TASK BRIEF — Looking at the material below, work out how many of its lines hold the string "shifted". Give that figure alone.

SUPPLIED MATERIAL —
☆ ☆ ☆

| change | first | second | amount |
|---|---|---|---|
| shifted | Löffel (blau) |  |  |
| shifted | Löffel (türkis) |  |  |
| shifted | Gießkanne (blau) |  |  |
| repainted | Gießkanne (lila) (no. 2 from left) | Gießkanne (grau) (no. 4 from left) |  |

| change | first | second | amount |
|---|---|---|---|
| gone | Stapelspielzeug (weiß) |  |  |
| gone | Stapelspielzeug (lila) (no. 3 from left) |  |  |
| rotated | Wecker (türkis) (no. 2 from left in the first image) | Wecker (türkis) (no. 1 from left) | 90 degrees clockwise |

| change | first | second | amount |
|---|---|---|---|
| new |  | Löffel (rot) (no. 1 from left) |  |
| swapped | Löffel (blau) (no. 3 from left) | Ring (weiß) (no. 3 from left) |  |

☆ ☆ ☆

WRITTEN REPLY — 3